**Your task:** Only an exact repetition of the entries will do.

Records from a collection

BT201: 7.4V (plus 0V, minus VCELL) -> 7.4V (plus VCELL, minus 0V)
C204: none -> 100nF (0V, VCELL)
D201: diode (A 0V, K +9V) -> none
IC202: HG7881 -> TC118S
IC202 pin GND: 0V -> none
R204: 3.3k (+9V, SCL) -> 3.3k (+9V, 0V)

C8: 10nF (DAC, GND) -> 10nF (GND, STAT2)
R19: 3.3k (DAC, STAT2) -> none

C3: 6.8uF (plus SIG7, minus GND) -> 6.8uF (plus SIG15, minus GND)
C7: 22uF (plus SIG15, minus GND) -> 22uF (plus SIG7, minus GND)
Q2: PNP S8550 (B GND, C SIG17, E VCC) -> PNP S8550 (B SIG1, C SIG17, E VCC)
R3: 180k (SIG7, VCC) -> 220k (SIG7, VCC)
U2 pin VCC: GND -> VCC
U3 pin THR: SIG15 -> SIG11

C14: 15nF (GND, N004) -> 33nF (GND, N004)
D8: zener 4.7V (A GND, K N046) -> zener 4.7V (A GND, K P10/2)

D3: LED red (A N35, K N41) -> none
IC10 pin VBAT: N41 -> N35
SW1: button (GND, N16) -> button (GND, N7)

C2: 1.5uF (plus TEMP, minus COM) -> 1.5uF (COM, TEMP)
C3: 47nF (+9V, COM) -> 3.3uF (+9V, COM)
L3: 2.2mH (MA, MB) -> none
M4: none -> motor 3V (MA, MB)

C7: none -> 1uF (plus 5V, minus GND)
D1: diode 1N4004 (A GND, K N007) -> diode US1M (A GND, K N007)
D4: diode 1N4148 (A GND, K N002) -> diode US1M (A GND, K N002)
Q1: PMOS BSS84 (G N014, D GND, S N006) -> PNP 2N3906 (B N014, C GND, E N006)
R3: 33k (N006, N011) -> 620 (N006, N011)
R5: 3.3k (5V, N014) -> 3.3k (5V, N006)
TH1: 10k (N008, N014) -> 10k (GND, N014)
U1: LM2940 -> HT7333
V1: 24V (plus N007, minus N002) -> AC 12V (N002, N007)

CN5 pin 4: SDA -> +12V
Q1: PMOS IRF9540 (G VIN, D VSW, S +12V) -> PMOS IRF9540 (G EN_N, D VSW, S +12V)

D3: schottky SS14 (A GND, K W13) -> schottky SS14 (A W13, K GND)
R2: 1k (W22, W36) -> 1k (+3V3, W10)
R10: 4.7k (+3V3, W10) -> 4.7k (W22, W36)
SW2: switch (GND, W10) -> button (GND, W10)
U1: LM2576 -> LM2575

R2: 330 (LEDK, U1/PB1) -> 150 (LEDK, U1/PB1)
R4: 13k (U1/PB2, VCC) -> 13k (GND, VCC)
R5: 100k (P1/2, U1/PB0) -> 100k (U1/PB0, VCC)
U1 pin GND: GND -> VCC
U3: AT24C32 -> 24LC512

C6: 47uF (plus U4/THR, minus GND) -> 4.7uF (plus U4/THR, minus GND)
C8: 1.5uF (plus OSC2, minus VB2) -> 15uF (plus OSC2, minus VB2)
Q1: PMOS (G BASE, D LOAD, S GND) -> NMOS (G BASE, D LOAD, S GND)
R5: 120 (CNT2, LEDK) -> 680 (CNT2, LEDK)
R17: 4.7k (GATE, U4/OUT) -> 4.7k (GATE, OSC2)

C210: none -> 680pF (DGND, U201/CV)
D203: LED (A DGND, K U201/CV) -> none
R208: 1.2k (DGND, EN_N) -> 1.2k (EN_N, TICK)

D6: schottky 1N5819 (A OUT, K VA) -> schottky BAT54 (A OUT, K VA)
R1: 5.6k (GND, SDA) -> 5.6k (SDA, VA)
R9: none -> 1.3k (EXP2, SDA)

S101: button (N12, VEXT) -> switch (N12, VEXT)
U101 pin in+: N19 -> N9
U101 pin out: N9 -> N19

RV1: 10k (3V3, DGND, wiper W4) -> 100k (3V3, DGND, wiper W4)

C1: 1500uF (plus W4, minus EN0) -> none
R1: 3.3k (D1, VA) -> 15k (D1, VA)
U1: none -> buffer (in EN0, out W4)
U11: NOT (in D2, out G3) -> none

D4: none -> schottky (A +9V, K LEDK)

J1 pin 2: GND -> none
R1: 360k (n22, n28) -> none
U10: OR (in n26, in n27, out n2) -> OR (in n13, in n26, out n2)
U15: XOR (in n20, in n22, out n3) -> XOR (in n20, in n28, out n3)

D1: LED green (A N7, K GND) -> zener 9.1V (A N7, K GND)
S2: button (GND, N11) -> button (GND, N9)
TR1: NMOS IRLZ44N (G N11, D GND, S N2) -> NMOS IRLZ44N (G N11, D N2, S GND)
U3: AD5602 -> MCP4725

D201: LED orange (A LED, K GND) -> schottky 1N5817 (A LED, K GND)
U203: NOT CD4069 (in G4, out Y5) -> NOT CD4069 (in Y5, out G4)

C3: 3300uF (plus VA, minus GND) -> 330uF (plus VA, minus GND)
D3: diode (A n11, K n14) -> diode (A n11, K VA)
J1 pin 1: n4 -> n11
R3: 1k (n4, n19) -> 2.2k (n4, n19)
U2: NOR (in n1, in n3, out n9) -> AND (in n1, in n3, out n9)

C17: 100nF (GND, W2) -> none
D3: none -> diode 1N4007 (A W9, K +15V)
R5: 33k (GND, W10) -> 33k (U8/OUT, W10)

**Exercise answer:**
BT201: 7.4V (plus 0V, minus VCELL) -> 7.4V (plus VCELL, minus 0V)
C204: none -> 100nF (0V, VCELL)
D201: diode (A 0V, K +9V) -> none
IC202: HG7881 -> TC118S
IC202 pin GND: 0V -> none
R204: 3.3k (+9V, SCL) -> 3.3k (+9V, 0V)

C8: 10nF (DAC, GND) -> 10nF (GND, STAT2)
R19: 3.3k (DAC, STAT2) -> none

C3: 6.8uF (plus SIG7, minus GND) -> 6.8uF (plus SIG15, minus GND)
C7: 22uF (plus SIG15, minus GND) -> 22uF (plus SIG7, minus GND)
Q2: PNP S8550 (B GND, C SIG17, E VCC) -> PNP S8550 (B SIG1, C SIG17, E VCC)
R3: 180k (SIG7, VCC) -> 220k (SIG7, VCC)
U2 pin VCC: GND -> VCC
U3 pin THR: SIG15 -> SIG11

C14: 15nF (GND, N004) -> 33nF (GND, N004)
D8: zener 4.7V (A GND, K N046) -> zener 4.7V (A GND, K P10/2)

D3: LED red (A N35, K N41) -> none
IC10 pin VBAT: N41 -> N35
SW1: button (GND, N16) -> button (GND, N7)

C2: 1.5uF (plus TEMP, minus COM) -> 1.5uF (COM, TEMP)
C3: 47nF (+9V, COM) -> 3.3uF (+9V, COM)
L3: 2.2mH (MA, MB) -> none
M4: none -> motor 3V (MA, MB)

C7: none -> 1uF (plus 5V, minus GND)
D1: diode 1N4004 (A GND, K N007) -> diode US1M (A GND, K N007)
D4: diode 1N4148 (A GND, K N002) -> diode US1M (A GND, K N002)
Q1: PMOS BSS84 (G N014, D GND, S N006) -> PNP 2N3906 (B N014, C GND, E N006)
R3: 33k (N006, N011) -> 620 (N006, N011)
R5: 3.3k (5V, N014) -> 3.3k (5V, N006)
TH1: 10k (N008, N014) -> 10k (GND, N014)
U1: LM2940 -> HT7333
V1: 24V (plus N007, minus N002) -> AC 12V (N002, N007)

CN5 pin 4: SDA -> +12V
Q1: PMOS IRF9540 (G VIN, D VSW, S +12V) -> PMOS IRF9540 (G EN_N, D VSW, S +12V)

D3: schottky SS14 (A GND, K W13) -> schottky SS14 (A W13, K GND)
R2: 1k (W22, W36) -> 1k (+3V3, W10)
R10: 4.7k (+3V3, W10) -> 4.7k (W22, W36)
SW2: switch (GND, W10) -> button (GND, W10)
U1: LM2576 -> LM2575

R2: 330 (LEDK, U1/PB1) -> 150 (LEDK, U1/PB1)
R4: 13k (U1/PB2, VCC) -> 13k (GND, VCC)
R5: 100k (P1/2, U1/PB0) -> 100k (U1/PB0, VCC)
U1 pin GND: GND -> VCC
U3: AT24C32 -> 24LC512

C6: 47uF (plus U4/THR, minus GND) -> 4.7uF (plus U4/THR, minus GND)
C8: 1.5uF (plus OSC2, minus VB2) -> 15uF (plus OSC2, minus VB2)
Q1: PMOS (G BASE, D LOAD, S GND) -> NMOS (G BASE, D LOAD, S GND)
R5: 120 (CNT2, LEDK) -> 680 (CNT2, LEDK)
R17: 4.7k (GATE, U4/OUT) -> 4.7k (GATE, OSC2)

C210: none -> 680pF (DGND, U201/CV)
D203: LED (A DGND, K U201/CV) -> none
R208: 1.2k (DGND, EN_N) -> 1.2k (EN_N, TICK)

D6: schottky 1N5819 (A OUT, K VA) -> schottky BAT54 (A OUT, K VA)
R1: 5.6k (GND, SDA) -> 5.6k (SDA, VA)
R9: none -> 1.3k (EXP2, SDA)

S101: button (N12, VEXT) -> switch (N12, VEXT)
U101 pin in+: N19 -> N9
U101 pin out: N9 -> N19

RV1: 10k (3V3, DGND, wiper W4) -> 100k (3V3, DGND, wiper W4)

C1: 1500uF (plus W4, minus EN0) -> none
R1: 3.3k (D1, VA) -> 15k (D1, VA)
U1: none -> buffer (in EN0, out W4)
U11: NOT (in D2, out G3) -> none

D4: none -> schottky (A +9V, K LEDK)

J1 pin 2: GND -> none
R1: 360k (n22, n28) -> none
U10: OR (in n26, in n27, out n2) -> OR (in n13, in n26, out n2)
U15: XOR (in n20, in n22, out n3) -> XOR (in n20, in n28, out n3)

D1: LED green (A N7, K GND) -> zener 9.1V (A N7, K GND)
S2: button (GND, N11) -> button (GND, N9)
TR1: NMOS IRLZ44N (G N11, D GND, S N2) -> NMOS IRLZ44N (G N11, D N2, S GND)
U3: AD5602 -> MCP4725

D201: LED orange (A LED, K GND) -> schottky 1N5817 (A LED, K GND)
U203: NOT CD4069 (in G4, out Y5) -> NOT CD4069 (in Y5, out G4)

C3: 3300uF (plus VA, minus GND) -> 330uF (plus VA, minus GND)
D3: diode (A n11, K n14) -> diode (A n11, K VA)
J1 pin 1: n4 -> n11
R3: 1k (n4, n19) -> 2.2k (n4, n19)
U2: NOR (in n1, in n3, out n9) -> AND (in n1, in n3, out n9)

C17: 100nF (GND, W2) -> none
D3: none -> diode 1N4007 (A W9, K +15V)
R5: 33k (GND, W10) -> 33k (U8/OUT, W10)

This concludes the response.